EXERCISE OBJECTIVE:
Lines of the records that hold the word "diode" are to be counted; give the number and nothing more.

EXTRACTED INFORMATION:
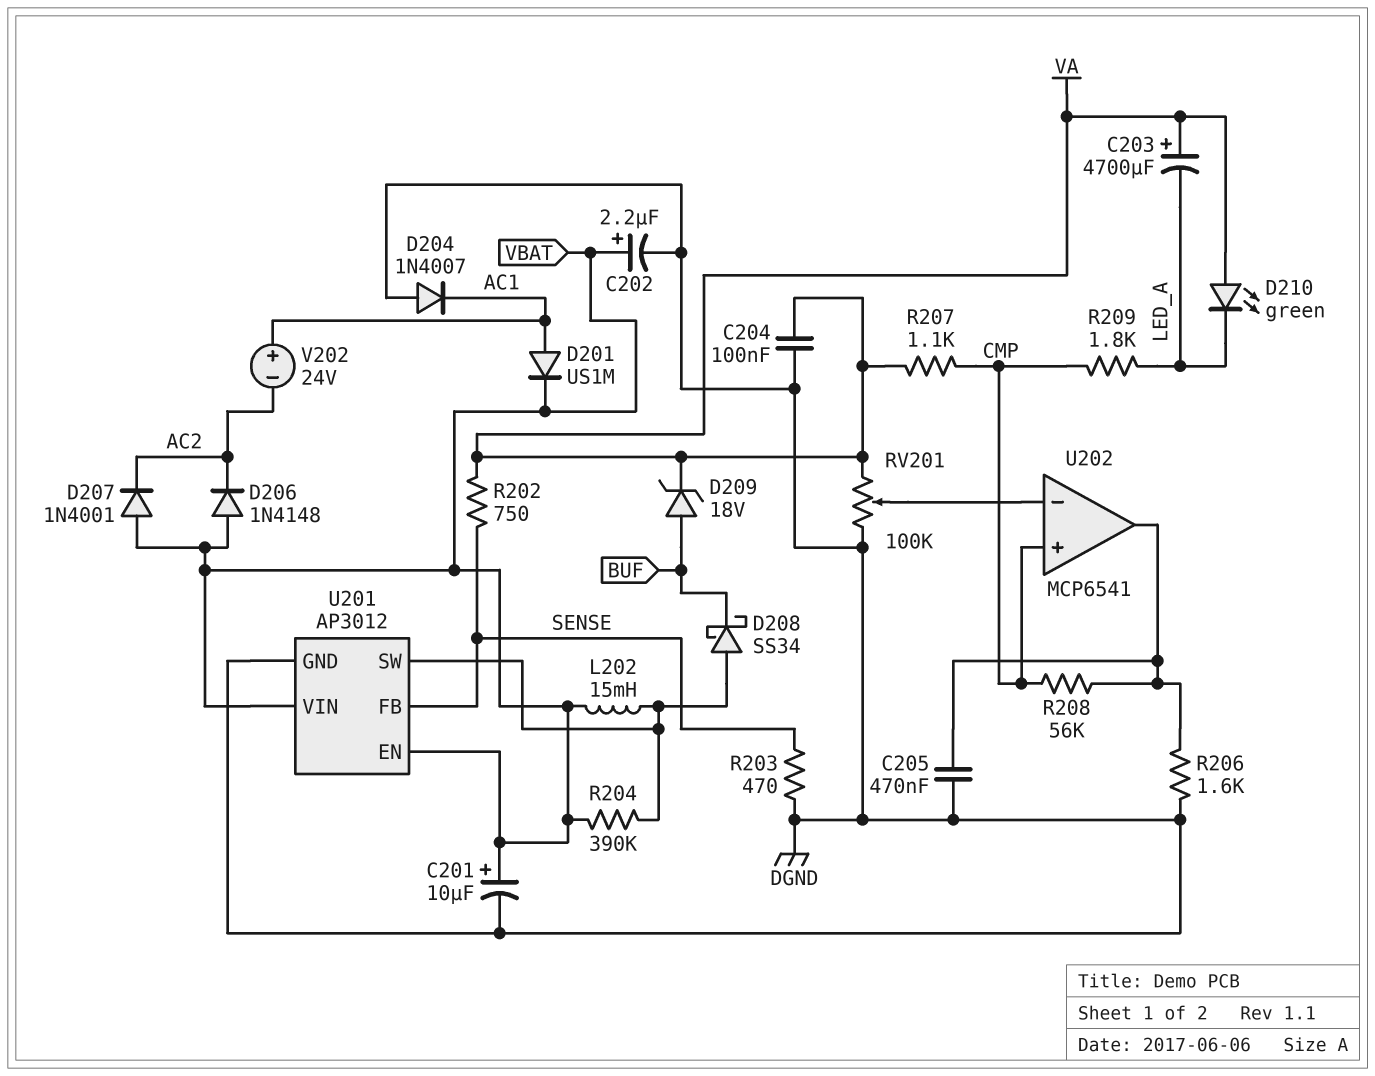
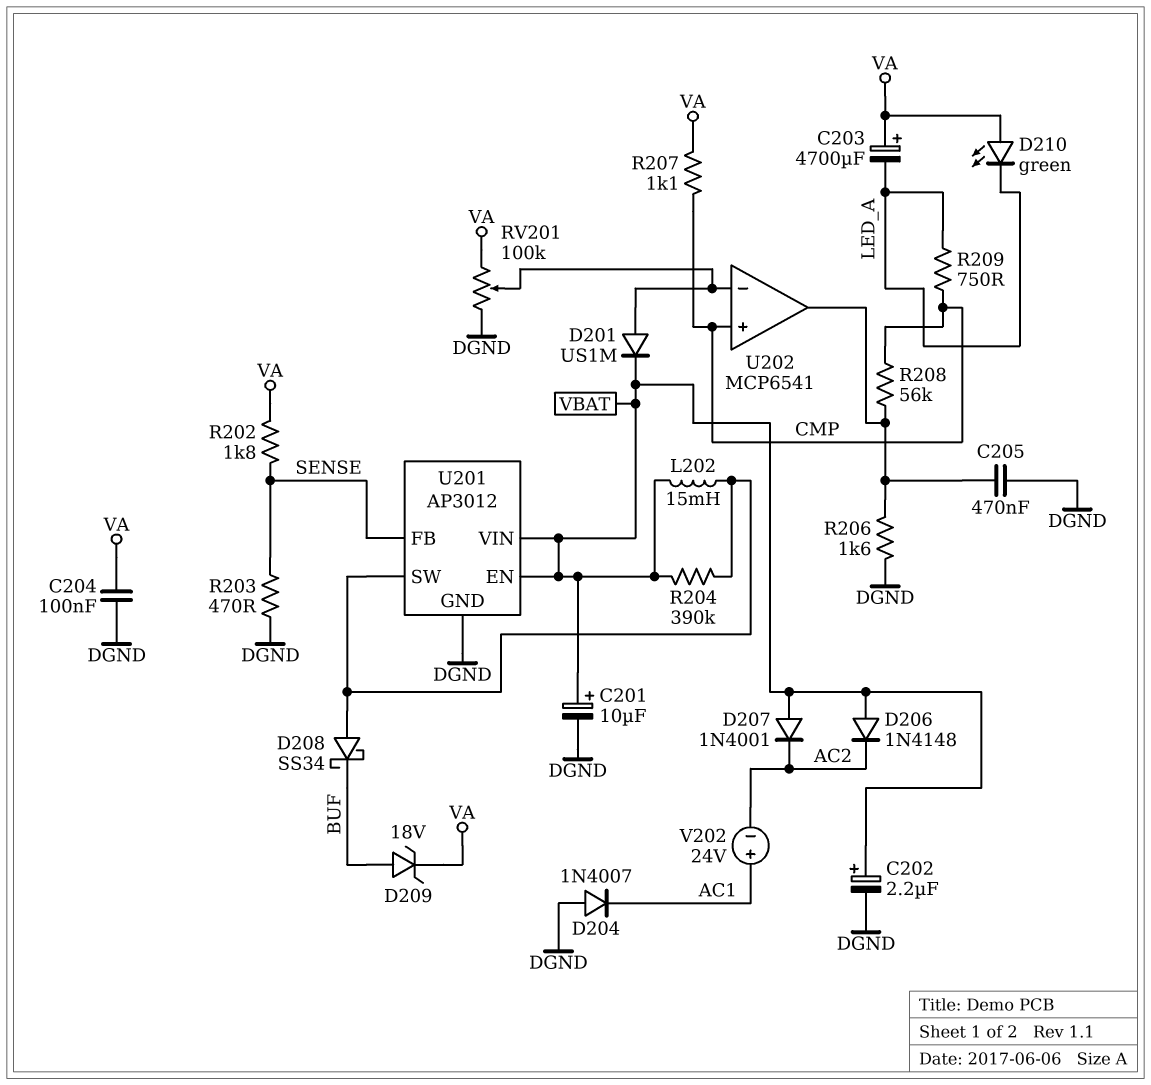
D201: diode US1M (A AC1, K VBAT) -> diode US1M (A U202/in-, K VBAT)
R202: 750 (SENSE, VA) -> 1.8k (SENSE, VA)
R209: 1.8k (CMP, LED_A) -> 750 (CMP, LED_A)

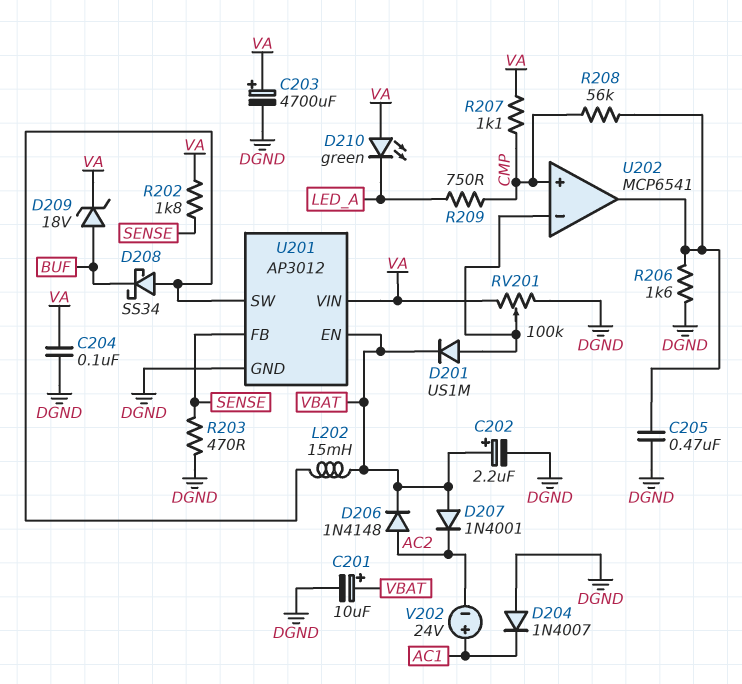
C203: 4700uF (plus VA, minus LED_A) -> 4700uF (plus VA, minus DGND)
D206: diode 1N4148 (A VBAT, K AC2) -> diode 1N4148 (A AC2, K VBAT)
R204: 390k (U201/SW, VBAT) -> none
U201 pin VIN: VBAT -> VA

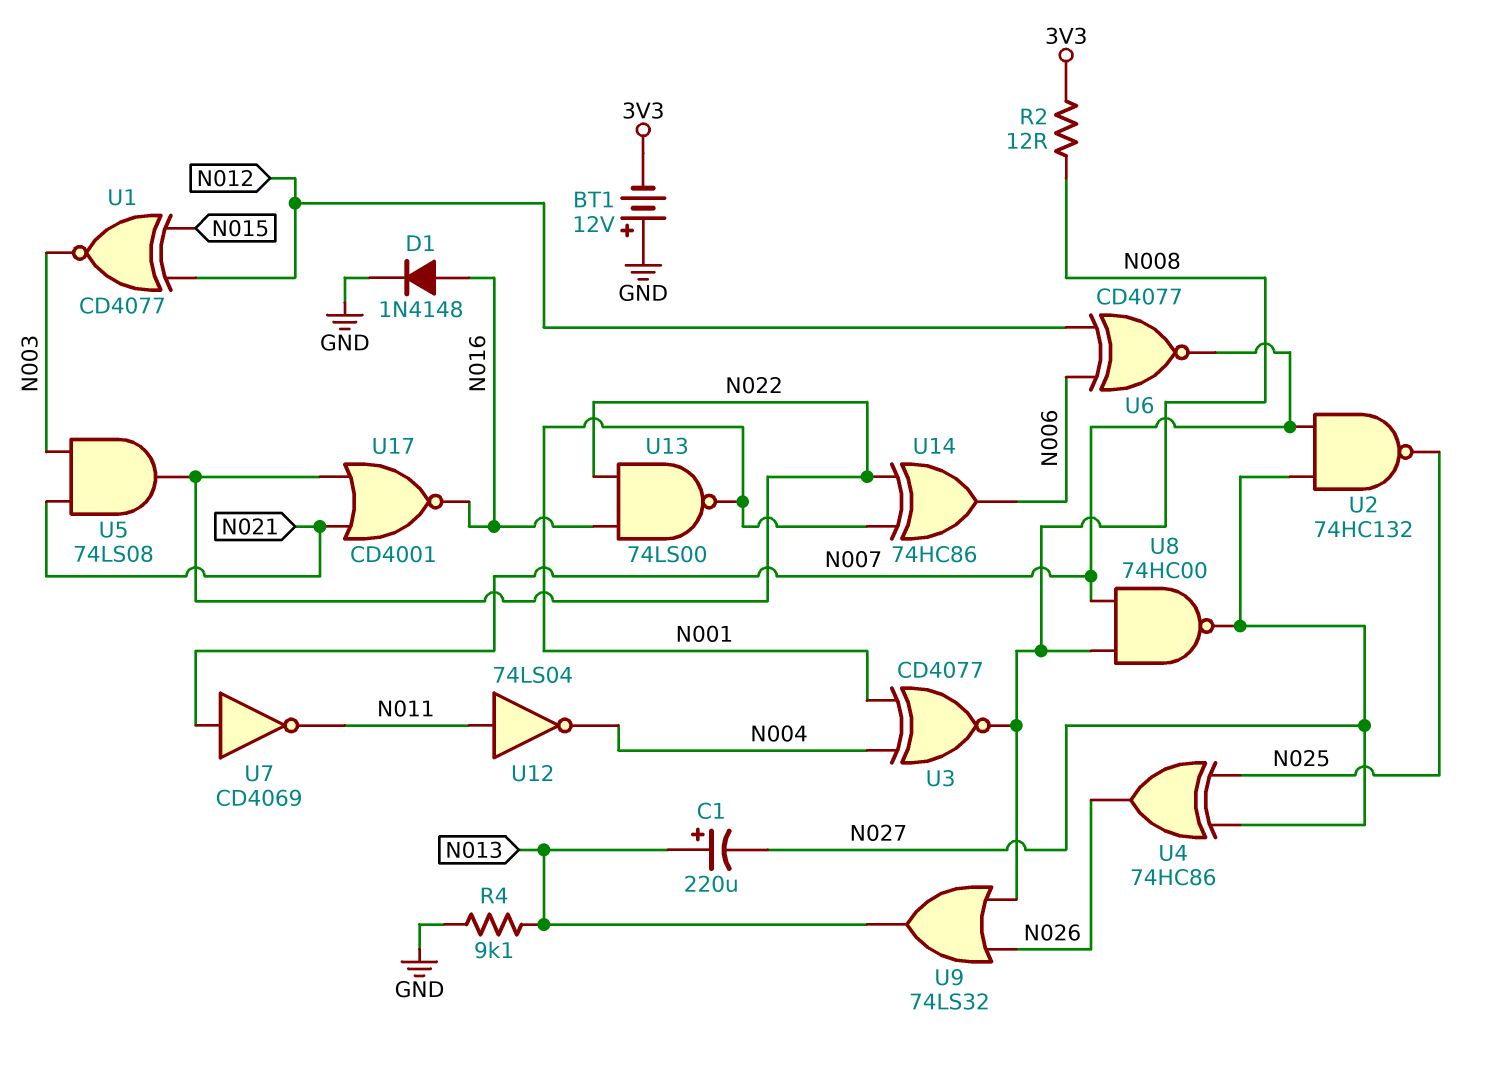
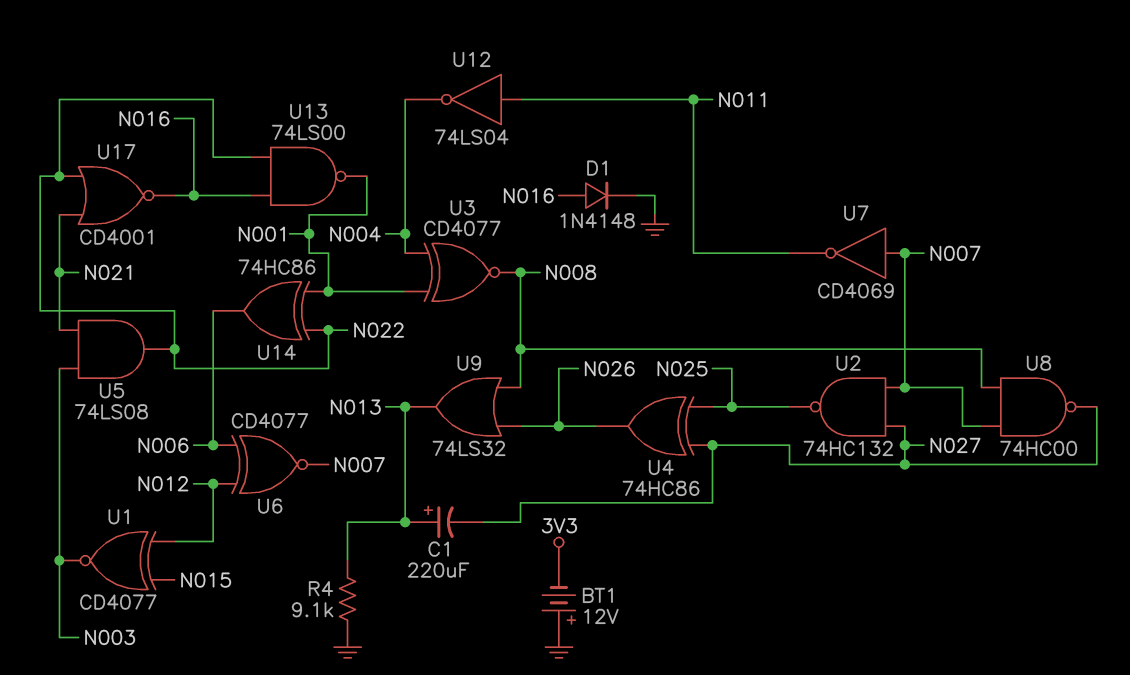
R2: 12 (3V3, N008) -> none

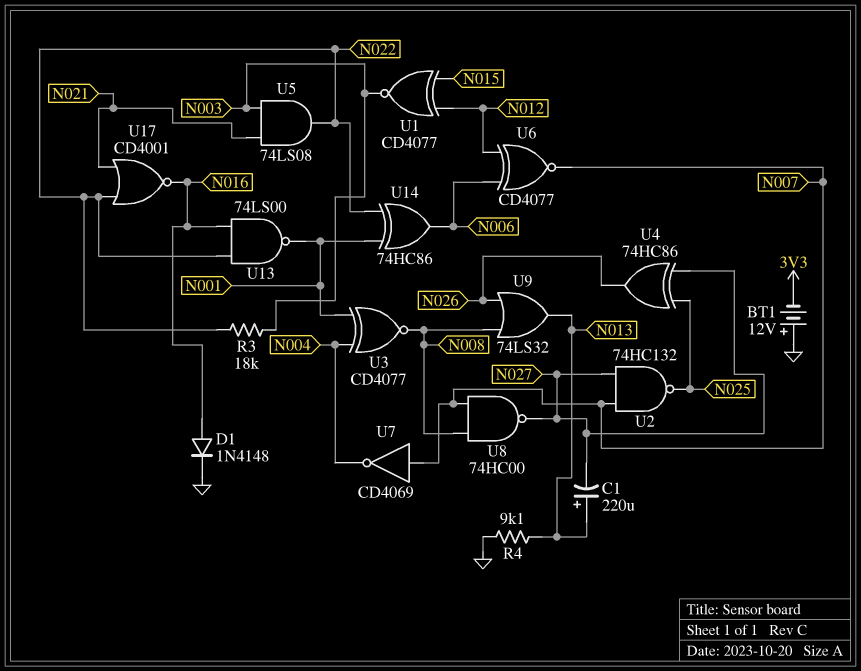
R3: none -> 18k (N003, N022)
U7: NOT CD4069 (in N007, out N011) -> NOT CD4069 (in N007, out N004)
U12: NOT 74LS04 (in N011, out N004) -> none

RESULT OF THIS EXERCISE:
2